> [Problem to solve]:
Beneath this instruction is a listing; print exactly the lines in it starting at the line that contains "(348, 281) = (819, 245): brown pear -> none" and going through the line that contains "camera: 55 degrees right, 10 degrees down".

> [Provided data]:
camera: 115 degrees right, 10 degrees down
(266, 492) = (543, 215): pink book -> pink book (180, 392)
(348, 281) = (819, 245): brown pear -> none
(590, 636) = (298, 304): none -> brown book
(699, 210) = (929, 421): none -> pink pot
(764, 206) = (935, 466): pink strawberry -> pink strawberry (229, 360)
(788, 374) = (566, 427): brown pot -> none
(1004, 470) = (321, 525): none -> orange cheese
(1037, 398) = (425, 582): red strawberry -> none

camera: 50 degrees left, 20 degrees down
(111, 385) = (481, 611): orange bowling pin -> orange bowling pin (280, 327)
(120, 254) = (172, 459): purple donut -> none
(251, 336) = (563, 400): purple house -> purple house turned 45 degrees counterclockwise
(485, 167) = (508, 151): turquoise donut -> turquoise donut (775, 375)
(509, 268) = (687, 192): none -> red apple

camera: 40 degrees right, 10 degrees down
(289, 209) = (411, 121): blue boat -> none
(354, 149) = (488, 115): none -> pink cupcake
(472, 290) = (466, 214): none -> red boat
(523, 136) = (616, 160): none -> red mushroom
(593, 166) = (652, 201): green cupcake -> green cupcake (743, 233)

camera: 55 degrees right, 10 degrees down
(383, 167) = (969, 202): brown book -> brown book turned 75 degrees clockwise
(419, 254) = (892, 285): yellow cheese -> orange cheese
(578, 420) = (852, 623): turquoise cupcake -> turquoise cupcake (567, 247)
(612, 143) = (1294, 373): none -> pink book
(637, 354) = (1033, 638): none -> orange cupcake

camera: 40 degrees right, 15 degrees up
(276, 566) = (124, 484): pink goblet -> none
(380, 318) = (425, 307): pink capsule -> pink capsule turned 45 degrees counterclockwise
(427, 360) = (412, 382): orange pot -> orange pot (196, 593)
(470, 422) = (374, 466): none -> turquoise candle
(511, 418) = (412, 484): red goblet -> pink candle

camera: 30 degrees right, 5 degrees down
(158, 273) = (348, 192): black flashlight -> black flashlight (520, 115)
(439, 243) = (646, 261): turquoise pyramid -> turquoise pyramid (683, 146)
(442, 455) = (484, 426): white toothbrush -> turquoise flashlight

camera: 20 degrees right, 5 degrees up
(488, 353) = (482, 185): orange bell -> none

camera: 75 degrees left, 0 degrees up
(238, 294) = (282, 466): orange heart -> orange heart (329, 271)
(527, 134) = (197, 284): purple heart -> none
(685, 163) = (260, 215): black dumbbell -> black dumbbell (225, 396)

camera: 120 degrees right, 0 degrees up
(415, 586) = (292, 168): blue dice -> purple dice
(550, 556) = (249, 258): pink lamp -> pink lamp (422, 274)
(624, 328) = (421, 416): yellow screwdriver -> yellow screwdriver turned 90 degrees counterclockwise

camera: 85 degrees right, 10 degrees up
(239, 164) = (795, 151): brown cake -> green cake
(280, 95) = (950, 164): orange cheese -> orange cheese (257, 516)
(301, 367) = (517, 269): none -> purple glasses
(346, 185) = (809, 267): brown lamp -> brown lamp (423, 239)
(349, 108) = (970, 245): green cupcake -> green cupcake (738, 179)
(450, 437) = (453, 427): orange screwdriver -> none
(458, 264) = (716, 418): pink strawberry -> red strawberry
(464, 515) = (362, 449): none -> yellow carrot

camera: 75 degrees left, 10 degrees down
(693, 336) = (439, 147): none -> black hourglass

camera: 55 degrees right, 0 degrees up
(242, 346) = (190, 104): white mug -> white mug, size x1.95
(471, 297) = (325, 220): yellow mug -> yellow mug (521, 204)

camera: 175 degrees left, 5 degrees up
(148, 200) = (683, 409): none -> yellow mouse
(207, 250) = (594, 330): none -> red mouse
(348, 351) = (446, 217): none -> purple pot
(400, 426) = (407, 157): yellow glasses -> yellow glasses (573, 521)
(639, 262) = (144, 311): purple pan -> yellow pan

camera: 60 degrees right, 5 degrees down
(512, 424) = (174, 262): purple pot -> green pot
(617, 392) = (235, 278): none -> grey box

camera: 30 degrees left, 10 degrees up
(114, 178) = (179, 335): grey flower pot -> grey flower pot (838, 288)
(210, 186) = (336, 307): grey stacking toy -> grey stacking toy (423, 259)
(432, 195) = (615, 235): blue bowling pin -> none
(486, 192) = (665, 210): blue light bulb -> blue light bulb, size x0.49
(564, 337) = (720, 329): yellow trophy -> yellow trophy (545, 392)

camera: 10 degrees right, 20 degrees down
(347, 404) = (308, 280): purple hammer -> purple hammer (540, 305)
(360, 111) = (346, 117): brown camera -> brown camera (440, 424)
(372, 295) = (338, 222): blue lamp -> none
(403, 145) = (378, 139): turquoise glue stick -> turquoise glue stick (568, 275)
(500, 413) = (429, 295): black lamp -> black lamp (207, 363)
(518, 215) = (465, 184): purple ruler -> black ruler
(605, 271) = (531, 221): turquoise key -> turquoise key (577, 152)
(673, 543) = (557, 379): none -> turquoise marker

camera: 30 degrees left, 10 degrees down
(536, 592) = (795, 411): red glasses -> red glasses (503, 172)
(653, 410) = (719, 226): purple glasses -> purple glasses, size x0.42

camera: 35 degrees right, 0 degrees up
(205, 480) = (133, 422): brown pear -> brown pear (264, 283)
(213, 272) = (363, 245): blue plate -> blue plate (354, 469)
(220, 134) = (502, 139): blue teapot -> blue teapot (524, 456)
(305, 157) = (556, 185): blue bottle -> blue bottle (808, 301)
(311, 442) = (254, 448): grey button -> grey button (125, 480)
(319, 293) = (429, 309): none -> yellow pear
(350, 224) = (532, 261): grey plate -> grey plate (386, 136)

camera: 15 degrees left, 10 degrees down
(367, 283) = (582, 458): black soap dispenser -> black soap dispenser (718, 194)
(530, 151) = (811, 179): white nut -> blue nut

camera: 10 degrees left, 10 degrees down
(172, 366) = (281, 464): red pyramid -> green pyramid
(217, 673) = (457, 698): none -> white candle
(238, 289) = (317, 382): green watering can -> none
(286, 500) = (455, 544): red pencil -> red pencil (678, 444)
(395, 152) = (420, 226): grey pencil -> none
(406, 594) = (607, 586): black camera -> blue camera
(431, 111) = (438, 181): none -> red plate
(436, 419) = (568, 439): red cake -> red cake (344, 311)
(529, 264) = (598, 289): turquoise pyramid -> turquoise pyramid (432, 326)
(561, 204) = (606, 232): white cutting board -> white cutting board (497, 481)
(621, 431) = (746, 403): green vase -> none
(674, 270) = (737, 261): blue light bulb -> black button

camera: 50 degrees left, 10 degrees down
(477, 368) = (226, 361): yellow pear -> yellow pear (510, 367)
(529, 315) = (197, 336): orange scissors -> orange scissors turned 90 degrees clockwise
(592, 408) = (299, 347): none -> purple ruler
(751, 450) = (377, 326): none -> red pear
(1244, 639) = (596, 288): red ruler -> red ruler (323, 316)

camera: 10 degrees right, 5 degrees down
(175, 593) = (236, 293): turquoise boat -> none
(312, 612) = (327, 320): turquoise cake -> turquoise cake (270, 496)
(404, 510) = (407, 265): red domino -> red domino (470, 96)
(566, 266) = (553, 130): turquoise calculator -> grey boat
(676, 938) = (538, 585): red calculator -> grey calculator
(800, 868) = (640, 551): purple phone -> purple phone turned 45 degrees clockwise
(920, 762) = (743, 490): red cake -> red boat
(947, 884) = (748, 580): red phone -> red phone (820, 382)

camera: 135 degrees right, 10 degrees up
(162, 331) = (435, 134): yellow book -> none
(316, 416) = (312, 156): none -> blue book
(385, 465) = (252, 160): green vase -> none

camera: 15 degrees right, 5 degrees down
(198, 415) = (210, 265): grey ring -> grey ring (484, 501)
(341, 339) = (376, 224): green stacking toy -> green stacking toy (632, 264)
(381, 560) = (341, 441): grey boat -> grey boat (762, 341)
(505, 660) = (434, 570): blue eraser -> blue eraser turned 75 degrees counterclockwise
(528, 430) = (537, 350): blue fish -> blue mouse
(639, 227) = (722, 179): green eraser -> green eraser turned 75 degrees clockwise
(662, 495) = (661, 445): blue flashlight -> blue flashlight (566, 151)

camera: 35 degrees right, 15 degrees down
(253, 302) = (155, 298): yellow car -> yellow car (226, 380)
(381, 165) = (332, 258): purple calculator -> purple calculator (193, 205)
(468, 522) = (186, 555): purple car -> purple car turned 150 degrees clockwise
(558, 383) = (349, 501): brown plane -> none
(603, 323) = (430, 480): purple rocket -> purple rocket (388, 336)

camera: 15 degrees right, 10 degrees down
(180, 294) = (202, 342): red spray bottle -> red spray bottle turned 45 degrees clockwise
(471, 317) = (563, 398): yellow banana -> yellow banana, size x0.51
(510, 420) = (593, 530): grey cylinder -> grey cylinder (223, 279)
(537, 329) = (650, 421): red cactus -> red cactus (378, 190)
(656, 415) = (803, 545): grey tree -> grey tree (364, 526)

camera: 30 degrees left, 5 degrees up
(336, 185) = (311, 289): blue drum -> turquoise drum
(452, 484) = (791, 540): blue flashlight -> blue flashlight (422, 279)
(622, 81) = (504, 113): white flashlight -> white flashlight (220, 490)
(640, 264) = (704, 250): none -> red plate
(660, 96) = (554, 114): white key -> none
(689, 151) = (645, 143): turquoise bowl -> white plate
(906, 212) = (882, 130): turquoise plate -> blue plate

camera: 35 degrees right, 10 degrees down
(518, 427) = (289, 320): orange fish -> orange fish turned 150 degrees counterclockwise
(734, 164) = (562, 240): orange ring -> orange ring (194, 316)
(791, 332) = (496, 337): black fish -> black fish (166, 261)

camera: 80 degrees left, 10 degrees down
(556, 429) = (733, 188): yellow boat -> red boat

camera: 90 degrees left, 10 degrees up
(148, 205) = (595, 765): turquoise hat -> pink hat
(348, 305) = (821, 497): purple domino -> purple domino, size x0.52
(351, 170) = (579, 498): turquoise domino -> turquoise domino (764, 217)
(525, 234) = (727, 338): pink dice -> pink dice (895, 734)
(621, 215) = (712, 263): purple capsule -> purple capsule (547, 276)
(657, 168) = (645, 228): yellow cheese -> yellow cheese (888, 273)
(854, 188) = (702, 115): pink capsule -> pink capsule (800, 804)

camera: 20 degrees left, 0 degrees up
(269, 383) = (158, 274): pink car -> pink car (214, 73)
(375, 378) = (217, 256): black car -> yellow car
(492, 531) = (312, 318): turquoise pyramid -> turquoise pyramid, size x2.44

> [Answer space]:
(348, 281) = (819, 245): brown pear -> none
(590, 636) = (298, 304): none -> brown book
(699, 210) = (929, 421): none -> pink pot
(764, 206) = (935, 466): pink strawberry -> pink strawberry (229, 360)
(788, 374) = (566, 427): brown pot -> none
(1004, 470) = (321, 525): none -> orange cheese
(1037, 398) = (425, 582): red strawberry -> none

camera: 50 degrees left, 20 degrees down
(111, 385) = (481, 611): orange bowling pin -> orange bowling pin (280, 327)
(120, 254) = (172, 459): purple donut -> none
(251, 336) = (563, 400): purple house -> purple house turned 45 degrees counterclockwise
(485, 167) = (508, 151): turquoise donut -> turquoise donut (775, 375)
(509, 268) = (687, 192): none -> red apple

camera: 40 degrees right, 10 degrees down
(289, 209) = (411, 121): blue boat -> none
(354, 149) = (488, 115): none -> pink cupcake
(472, 290) = (466, 214): none -> red boat
(523, 136) = (616, 160): none -> red mushroom
(593, 166) = (652, 201): green cupcake -> green cupcake (743, 233)

camera: 55 degrees right, 10 degrees down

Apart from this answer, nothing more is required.